### THE INPUT

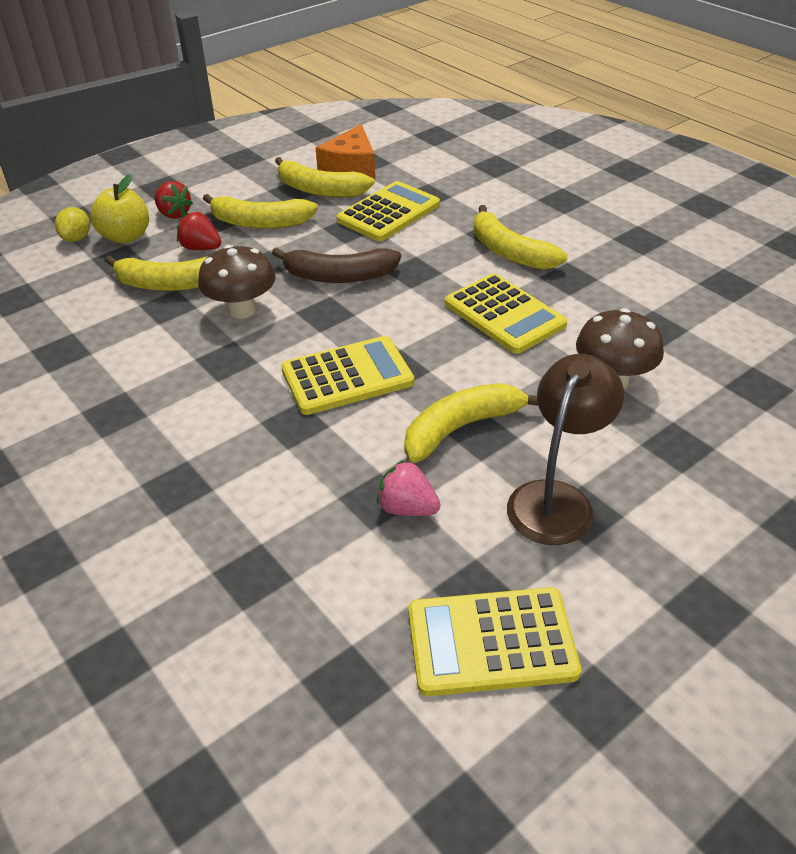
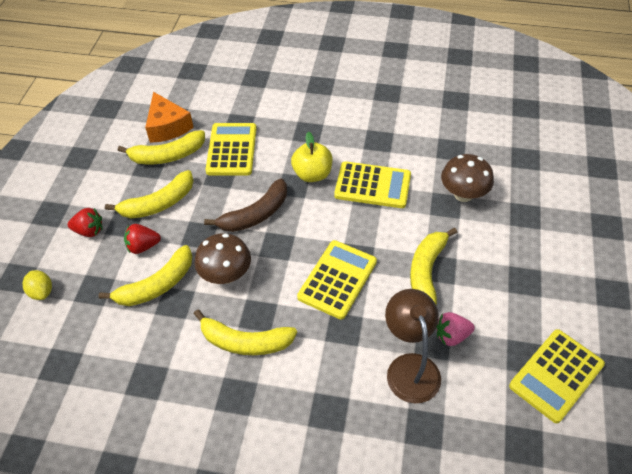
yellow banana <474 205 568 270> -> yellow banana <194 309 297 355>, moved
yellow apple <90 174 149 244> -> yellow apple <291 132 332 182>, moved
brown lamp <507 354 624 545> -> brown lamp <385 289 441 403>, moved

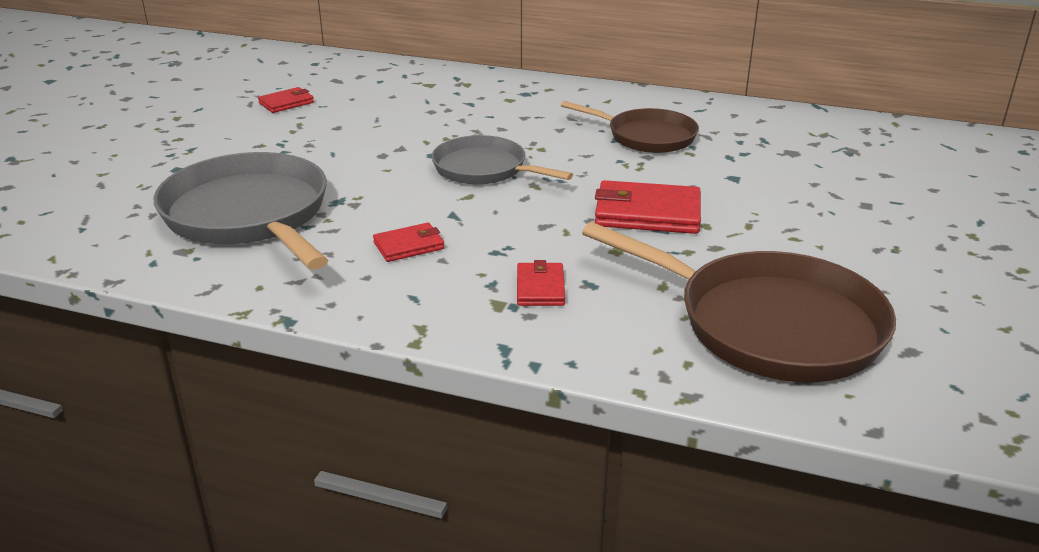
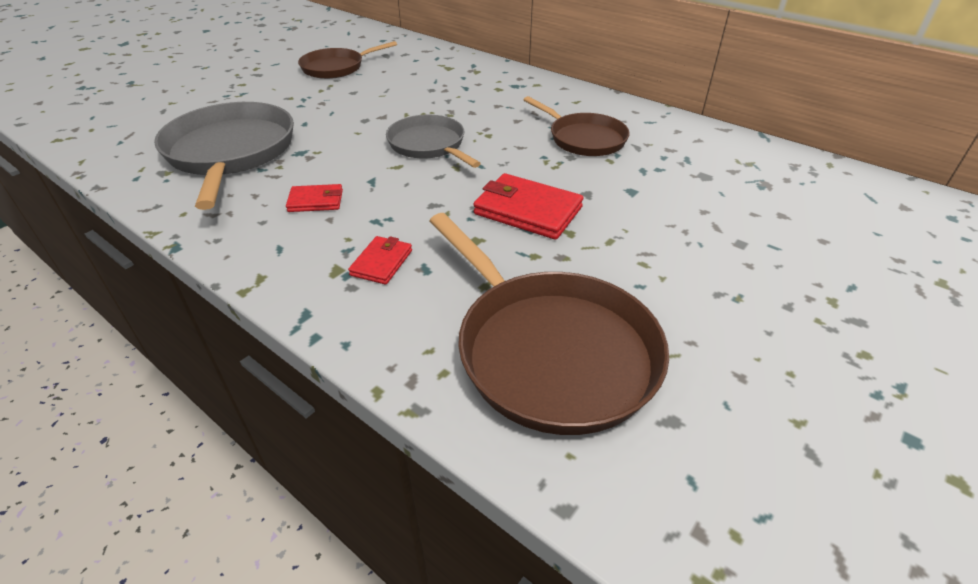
red wallet <258 87 314 113> -> brown pan <298 41 397 79>

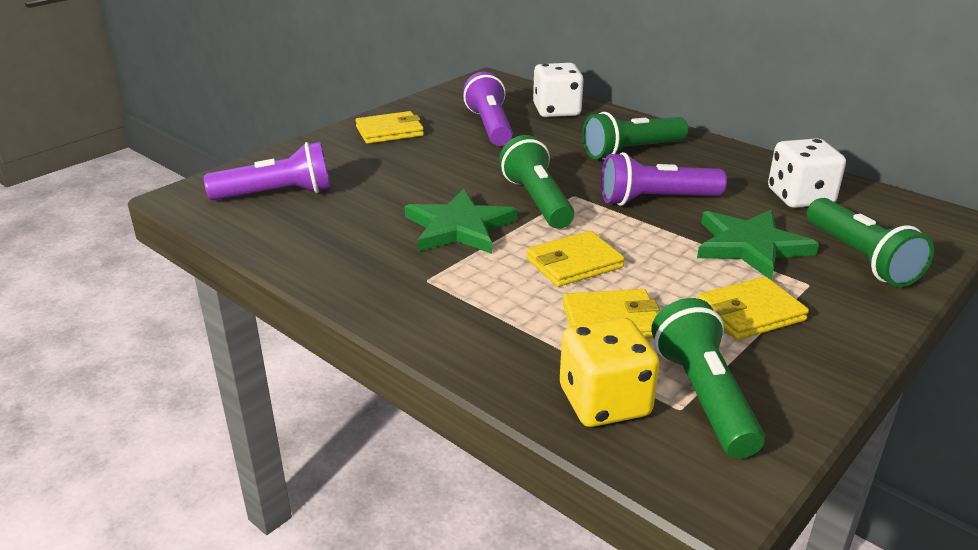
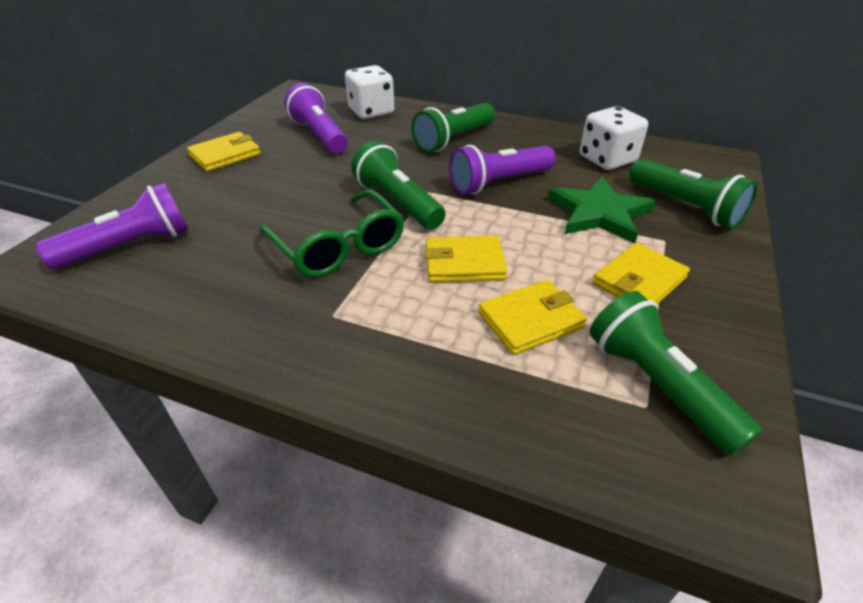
green star <405 189 517 254> -> green glasses <260 190 404 277>
yellow wallet <526 231 625 287> -> yellow wallet <425 236 507 283>, 45 degrees clockwise
yellow dice <560 318 660 427> -> none

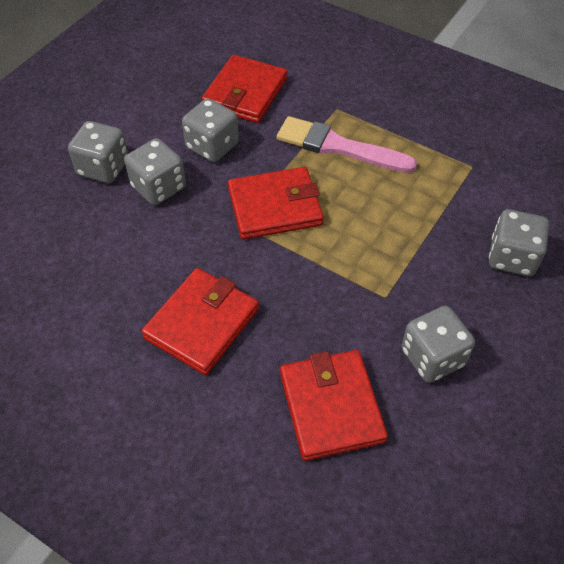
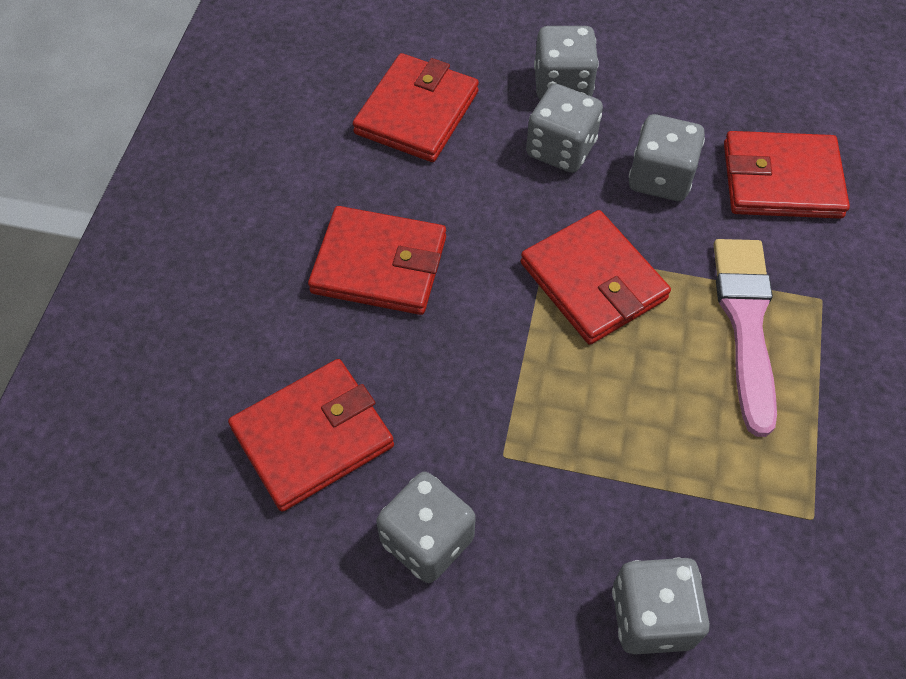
none -> red wallet <353 53 479 162>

### THE PROBLEM
Pick up at the line containing "yellow dice <560 318 660 427> -> none" and copy each line exactly until the data ends, including that last line; copy no pictures.

### WRITTEN RESPONSE
yellow dice <560 318 660 427> -> none

none -> red wallet <353 53 479 162>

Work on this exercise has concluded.